Scene edit records —
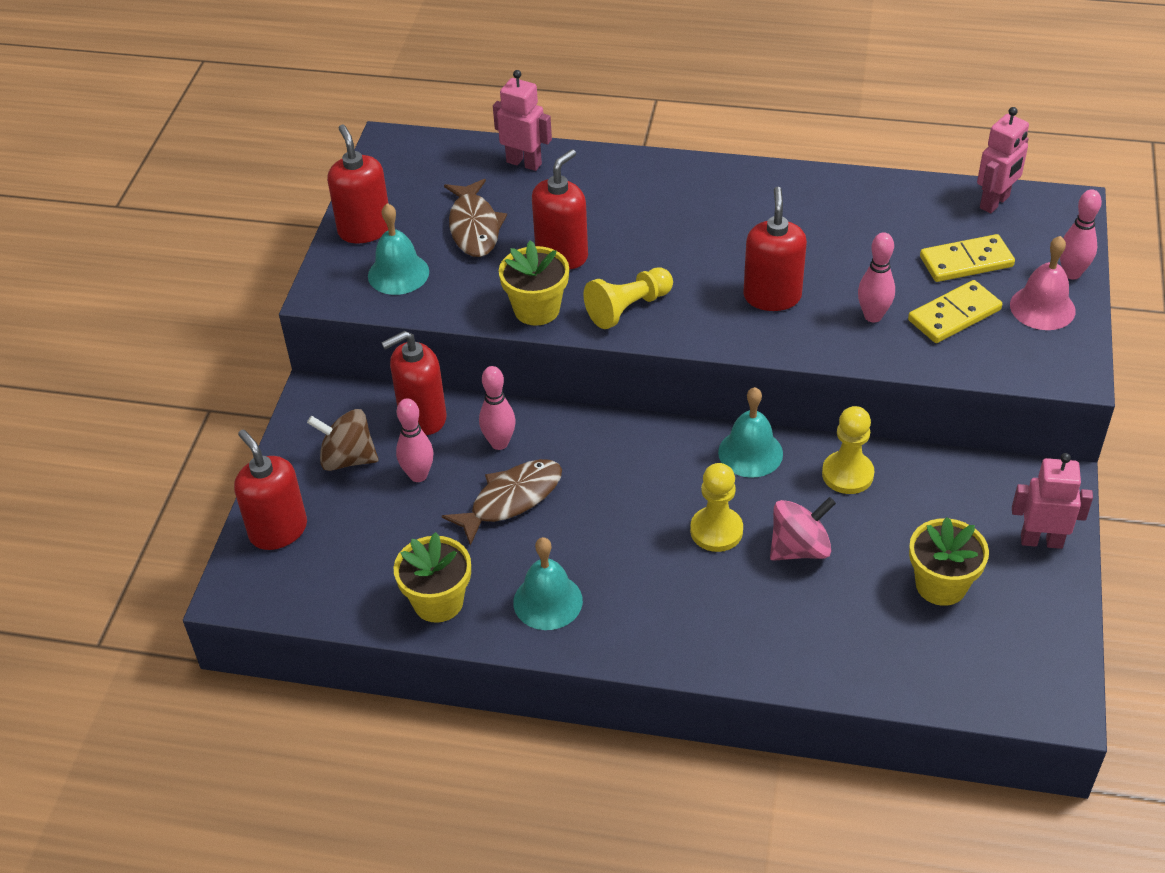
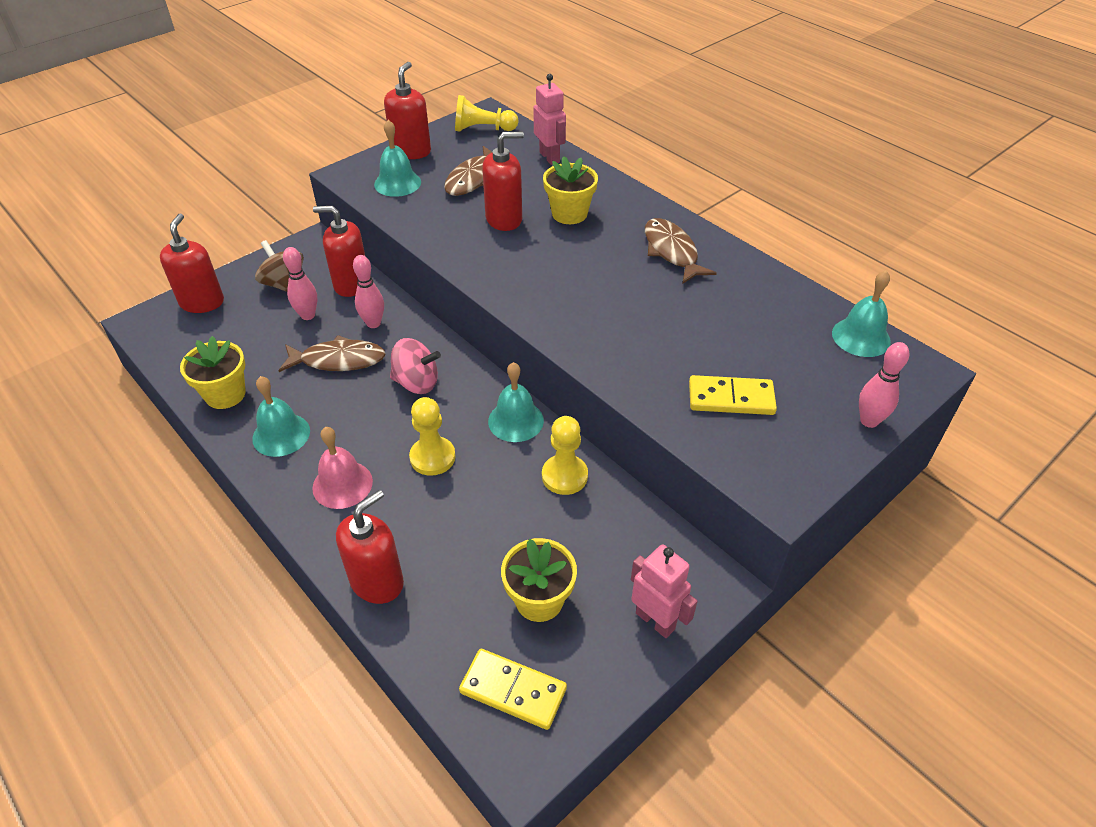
camera: 35 degrees right, 0 degrees up
(536, 309) = (448, 242): yellow flower pot -> yellow flower pot (569, 214)
(628, 308) = (503, 271): yellow pawn -> yellow pawn (483, 129)
(758, 205) = (672, 252): none -> brown fish
(772, 296) = (608, 313): red soap dispenser -> red soap dispenser (377, 581)
(799, 548) = (471, 505): pink spinning top -> pink spinning top (416, 383)
(873, 316) = (666, 365): pink bowling pin -> none
(966, 262) = (786, 366): yellow domino -> yellow domino (513, 690)
(995, 202) = (861, 337): pink robot -> turquoise bell
(1042, 307) = (812, 432): pink bell -> pink bell (342, 484)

WORK INSTRUCTIONS —
Give back every record above word for word; the pictures have no place in it.

RESULT OF THIS EXERCISE —
camera: 35 degrees right, 0 degrees up
(536, 309) = (448, 242): yellow flower pot -> yellow flower pot (569, 214)
(628, 308) = (503, 271): yellow pawn -> yellow pawn (483, 129)
(758, 205) = (672, 252): none -> brown fish
(772, 296) = (608, 313): red soap dispenser -> red soap dispenser (377, 581)
(799, 548) = (471, 505): pink spinning top -> pink spinning top (416, 383)
(873, 316) = (666, 365): pink bowling pin -> none
(966, 262) = (786, 366): yellow domino -> yellow domino (513, 690)
(995, 202) = (861, 337): pink robot -> turquoise bell
(1042, 307) = (812, 432): pink bell -> pink bell (342, 484)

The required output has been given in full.